● **TRY IT**
Search the entries below for "minus", and copy each line where it appears.

● **EXCERPTED RECORDS**
┌──

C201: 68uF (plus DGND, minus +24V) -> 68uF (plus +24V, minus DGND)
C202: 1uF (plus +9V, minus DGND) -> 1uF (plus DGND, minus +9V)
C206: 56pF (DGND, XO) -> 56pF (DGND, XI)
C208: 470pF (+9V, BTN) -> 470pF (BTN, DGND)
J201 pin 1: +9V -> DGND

└──
┌──

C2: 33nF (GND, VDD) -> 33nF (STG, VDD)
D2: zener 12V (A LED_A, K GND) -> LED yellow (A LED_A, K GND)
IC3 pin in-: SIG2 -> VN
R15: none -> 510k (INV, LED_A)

└──

● **WRITTEN REPLY**
C201: 68uF (plus DGND, minus +24V) -> 68uF (plus +24V, minus DGND)
C202: 1uF (plus +9V, minus DGND) -> 1uF (plus DGND, minus +9V)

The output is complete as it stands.